##### Entries shown #####

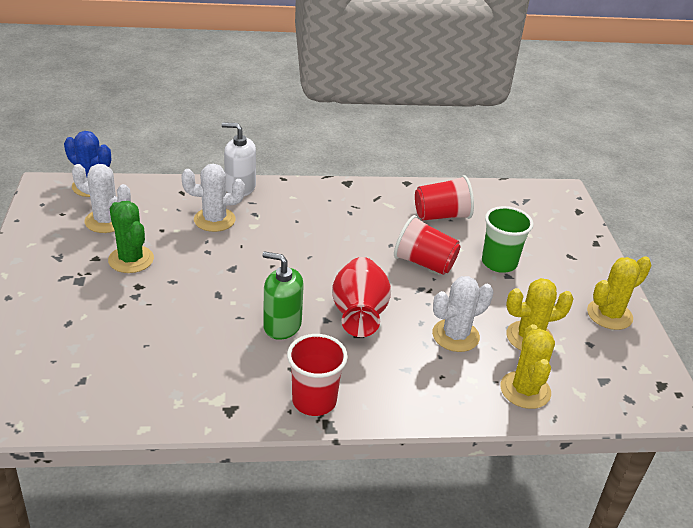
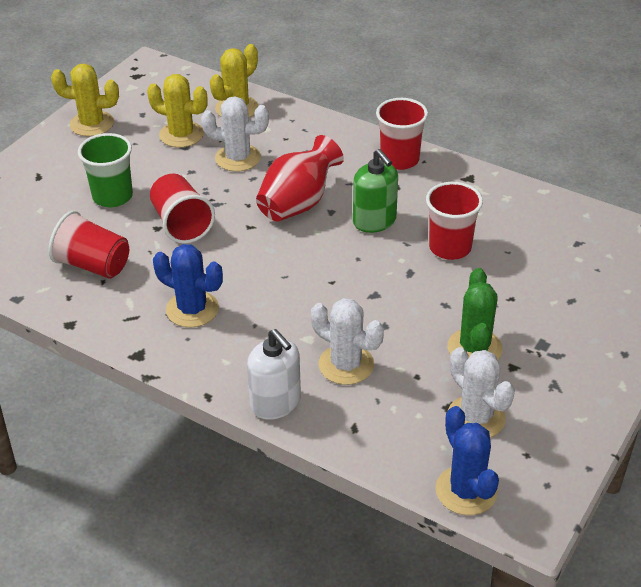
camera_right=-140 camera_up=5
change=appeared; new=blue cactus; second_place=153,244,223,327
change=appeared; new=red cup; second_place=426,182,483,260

#####
##### Entries shown #####

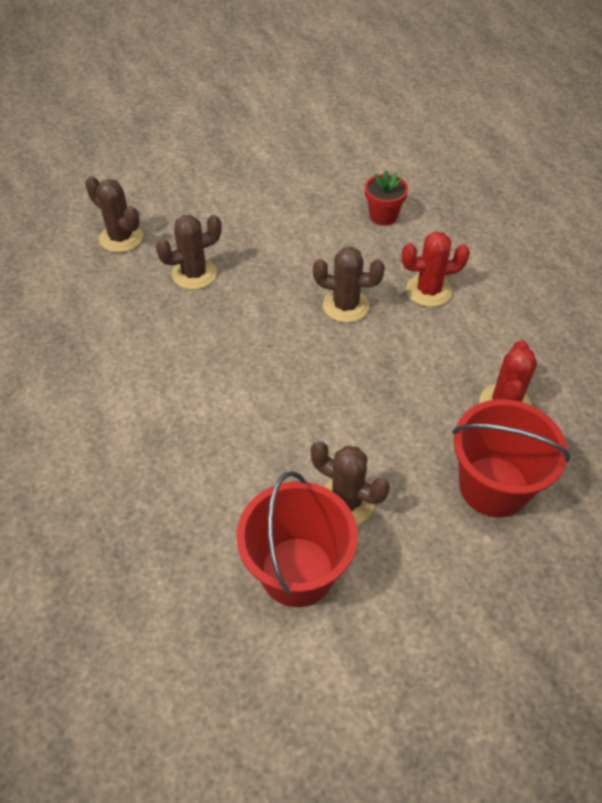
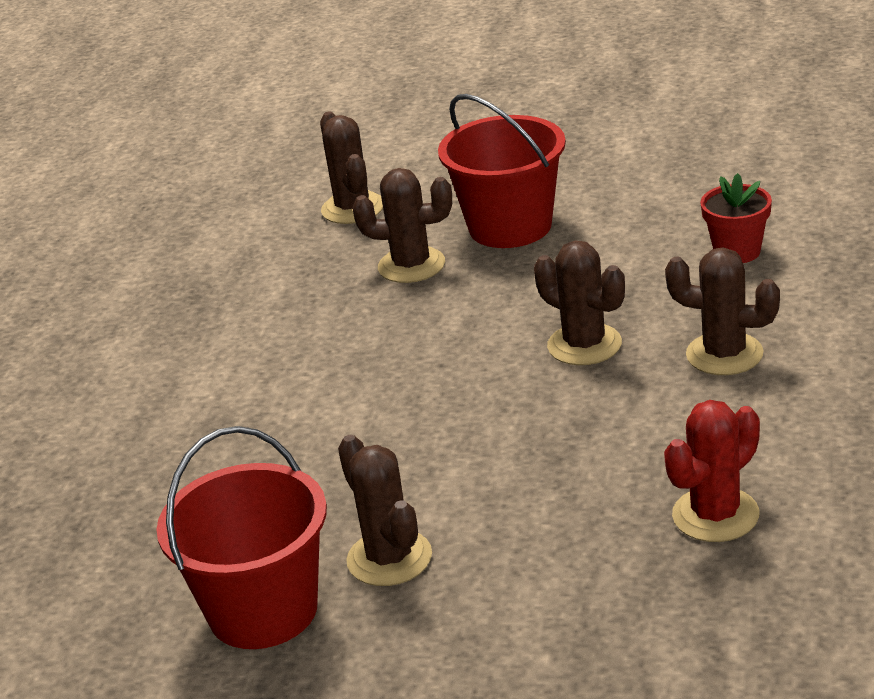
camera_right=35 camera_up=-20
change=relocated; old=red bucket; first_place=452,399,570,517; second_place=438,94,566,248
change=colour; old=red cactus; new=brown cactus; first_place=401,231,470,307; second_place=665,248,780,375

#####

▶ **Problem details**: For the word "appeared", state how many lines of the entries contain it, with nothing else.

▶ **Your solution**: 2